RECORDS SHOWN:
········
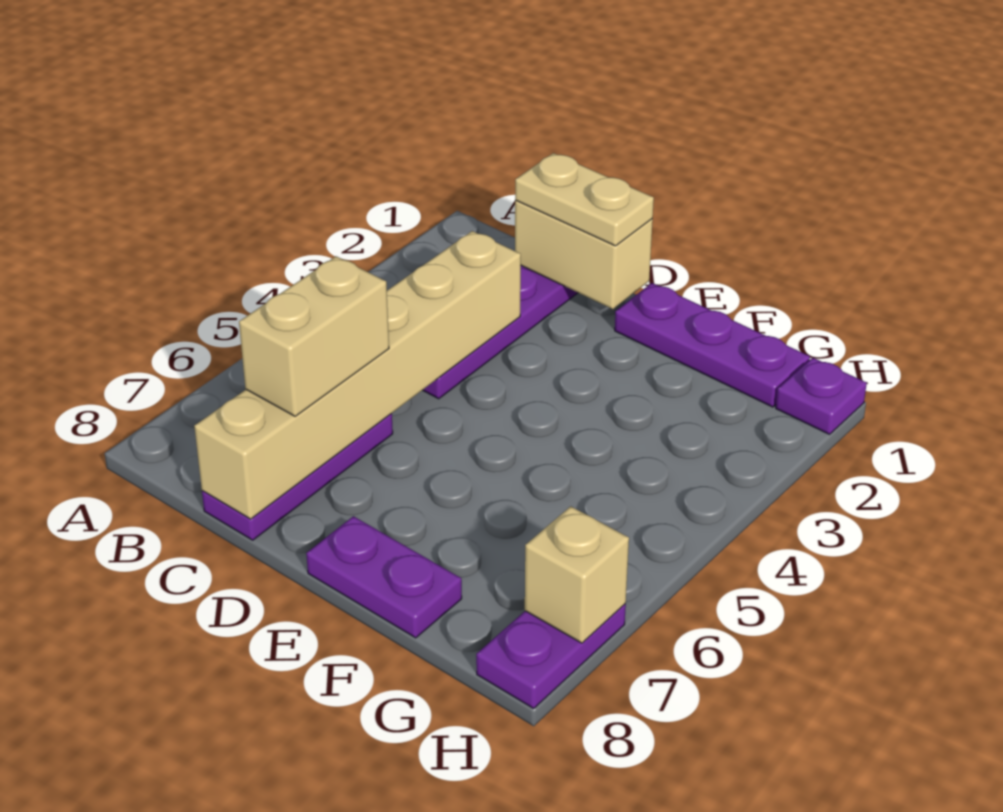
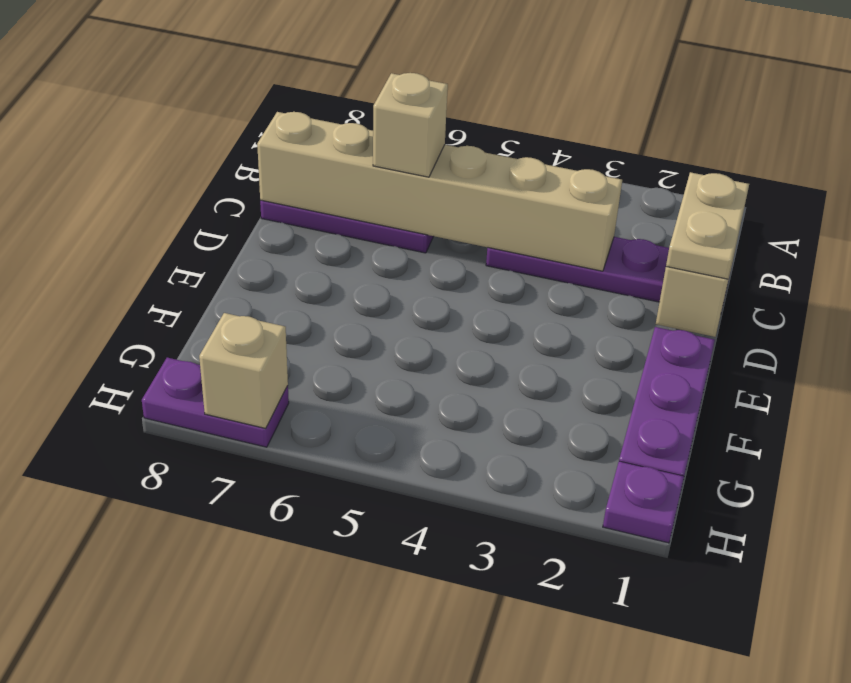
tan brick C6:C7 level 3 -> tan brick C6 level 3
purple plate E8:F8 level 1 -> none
········
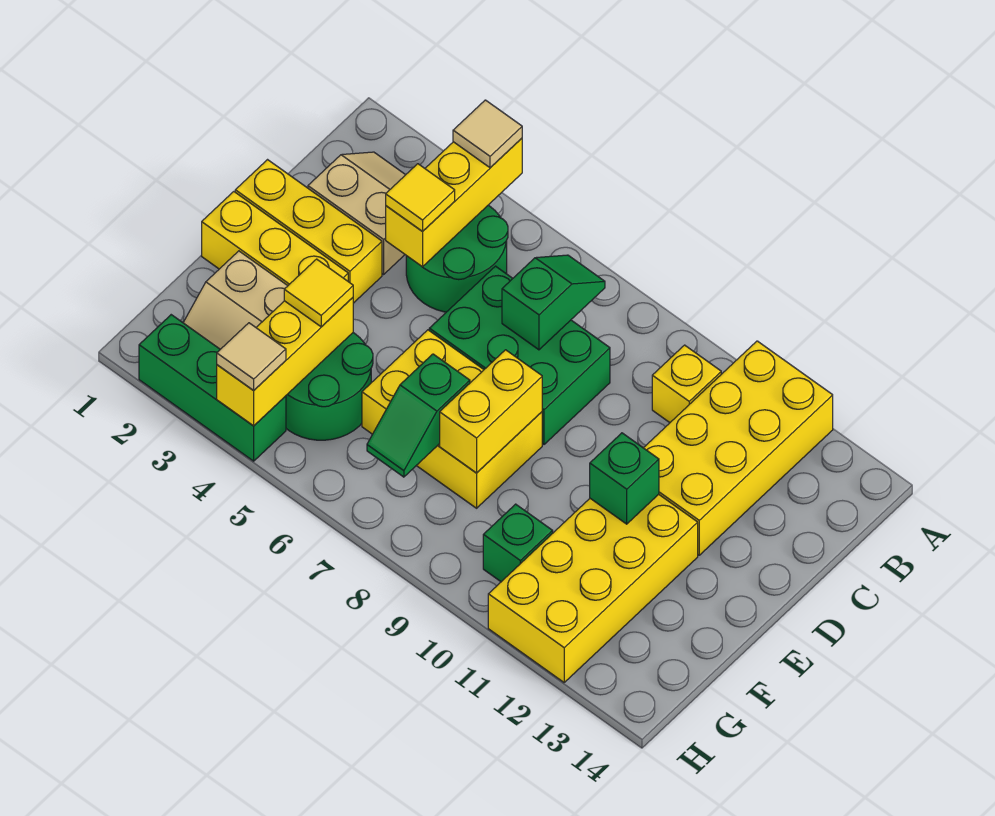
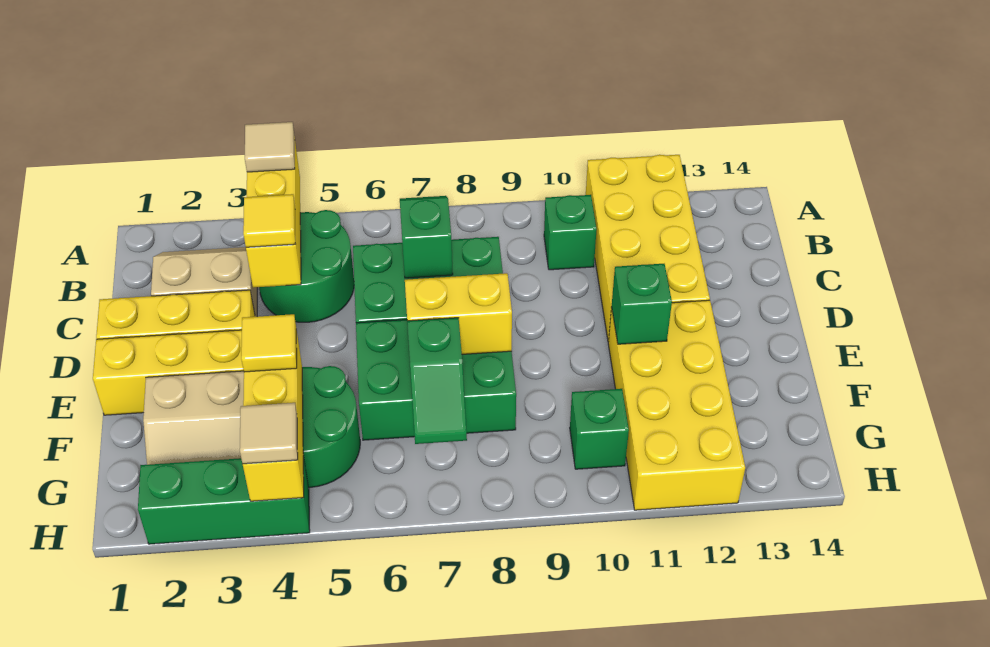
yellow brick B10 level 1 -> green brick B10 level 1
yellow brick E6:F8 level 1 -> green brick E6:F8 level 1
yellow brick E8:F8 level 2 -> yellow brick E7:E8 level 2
········
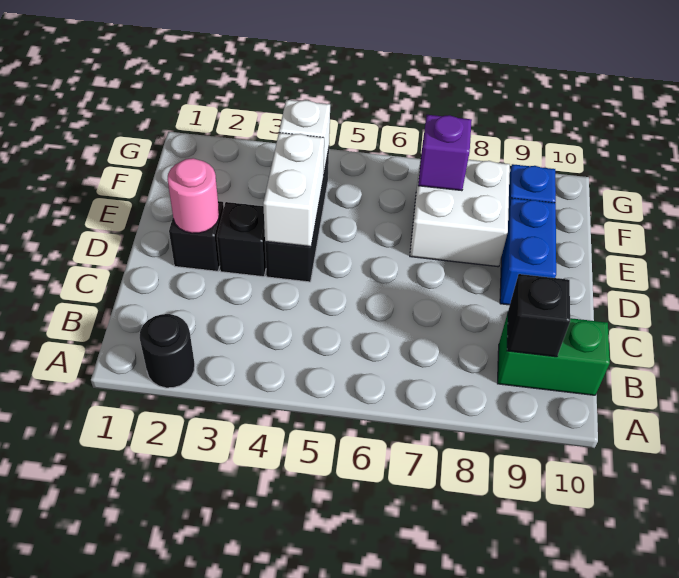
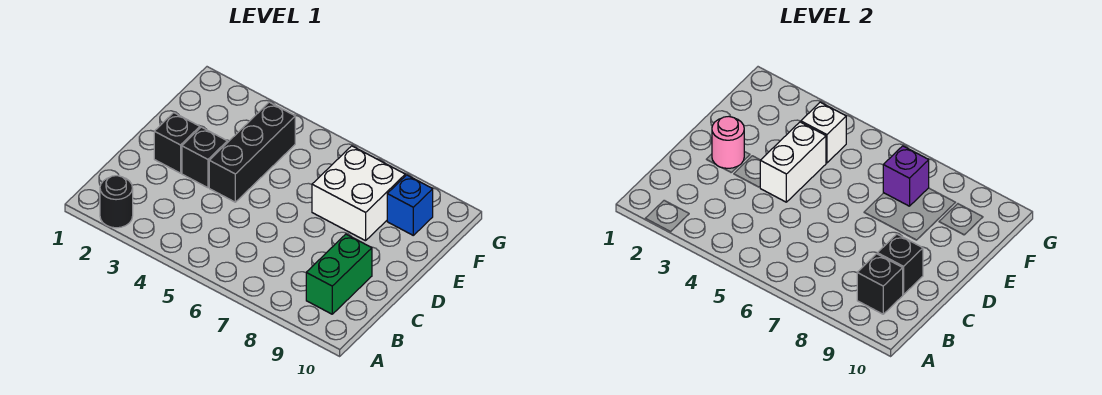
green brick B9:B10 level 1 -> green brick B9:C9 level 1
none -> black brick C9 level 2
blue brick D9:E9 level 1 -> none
········
One stretch of the lines above is wanted, from the line that contains "tan brick C6:C7" through the line that contains "purple plate E8:F8 level 1 -> none". Output it exactly.

tan brick C6:C7 level 3 -> tan brick C6 level 3
purple plate E8:F8 level 1 -> none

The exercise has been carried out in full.